### EXERCISE INPUTS

....

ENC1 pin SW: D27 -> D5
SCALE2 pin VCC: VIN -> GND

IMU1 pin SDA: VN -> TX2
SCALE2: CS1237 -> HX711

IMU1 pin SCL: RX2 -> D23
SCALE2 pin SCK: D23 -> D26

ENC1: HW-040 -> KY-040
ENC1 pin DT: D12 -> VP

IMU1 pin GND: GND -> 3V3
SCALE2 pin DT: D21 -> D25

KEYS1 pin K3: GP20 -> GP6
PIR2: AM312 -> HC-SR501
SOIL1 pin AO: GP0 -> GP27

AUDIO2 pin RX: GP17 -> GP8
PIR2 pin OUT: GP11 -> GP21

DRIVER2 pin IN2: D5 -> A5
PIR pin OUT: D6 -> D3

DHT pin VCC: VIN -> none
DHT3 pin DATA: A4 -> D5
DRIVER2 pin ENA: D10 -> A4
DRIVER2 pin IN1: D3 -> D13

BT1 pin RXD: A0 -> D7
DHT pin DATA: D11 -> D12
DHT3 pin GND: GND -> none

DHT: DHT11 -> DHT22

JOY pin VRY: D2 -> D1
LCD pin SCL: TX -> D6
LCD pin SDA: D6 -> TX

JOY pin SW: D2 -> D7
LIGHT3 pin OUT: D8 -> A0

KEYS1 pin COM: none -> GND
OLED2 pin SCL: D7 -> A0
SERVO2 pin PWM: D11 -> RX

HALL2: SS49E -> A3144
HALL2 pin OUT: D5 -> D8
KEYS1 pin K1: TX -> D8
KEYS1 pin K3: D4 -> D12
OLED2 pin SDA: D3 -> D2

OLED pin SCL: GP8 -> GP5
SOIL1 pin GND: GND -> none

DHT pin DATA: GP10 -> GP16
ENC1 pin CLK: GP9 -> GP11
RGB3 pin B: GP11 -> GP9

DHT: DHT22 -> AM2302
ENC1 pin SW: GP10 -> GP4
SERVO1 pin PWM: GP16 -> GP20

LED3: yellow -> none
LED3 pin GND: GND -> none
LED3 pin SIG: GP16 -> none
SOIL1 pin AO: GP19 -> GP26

....

### ASSIGNMENT
Beginning with the first line above, could you copy every line exactly, up to and including the one with "SERVO1 pin PWM: GP16 -> GP20"?

### SOLUTION FOR THIS EXERCISE
ENC1 pin SW: D27 -> D5
SCALE2 pin VCC: VIN -> GND

IMU1 pin SDA: VN -> TX2
SCALE2: CS1237 -> HX711

IMU1 pin SCL: RX2 -> D23
SCALE2 pin SCK: D23 -> D26

ENC1: HW-040 -> KY-040
ENC1 pin DT: D12 -> VP

IMU1 pin GND: GND -> 3V3
SCALE2 pin DT: D21 -> D25

KEYS1 pin K3: GP20 -> GP6
PIR2: AM312 -> HC-SR501
SOIL1 pin AO: GP0 -> GP27

AUDIO2 pin RX: GP17 -> GP8
PIR2 pin OUT: GP11 -> GP21

DRIVER2 pin IN2: D5 -> A5
PIR pin OUT: D6 -> D3

DHT pin VCC: VIN -> none
DHT3 pin DATA: A4 -> D5
DRIVER2 pin ENA: D10 -> A4
DRIVER2 pin IN1: D3 -> D13

BT1 pin RXD: A0 -> D7
DHT pin DATA: D11 -> D12
DHT3 pin GND: GND -> none

DHT: DHT11 -> DHT22

JOY pin VRY: D2 -> D1
LCD pin SCL: TX -> D6
LCD pin SDA: D6 -> TX

JOY pin SW: D2 -> D7
LIGHT3 pin OUT: D8 -> A0

KEYS1 pin COM: none -> GND
OLED2 pin SCL: D7 -> A0
SERVO2 pin PWM: D11 -> RX

HALL2: SS49E -> A3144
HALL2 pin OUT: D5 -> D8
KEYS1 pin K1: TX -> D8
KEYS1 pin K3: D4 -> D12
OLED2 pin SDA: D3 -> D2

OLED pin SCL: GP8 -> GP5
SOIL1 pin GND: GND -> none

DHT pin DATA: GP10 -> GP16
ENC1 pin CLK: GP9 -> GP11
RGB3 pin B: GP11 -> GP9

DHT: DHT22 -> AM2302
ENC1 pin SW: GP10 -> GP4
SERVO1 pin PWM: GP16 -> GP20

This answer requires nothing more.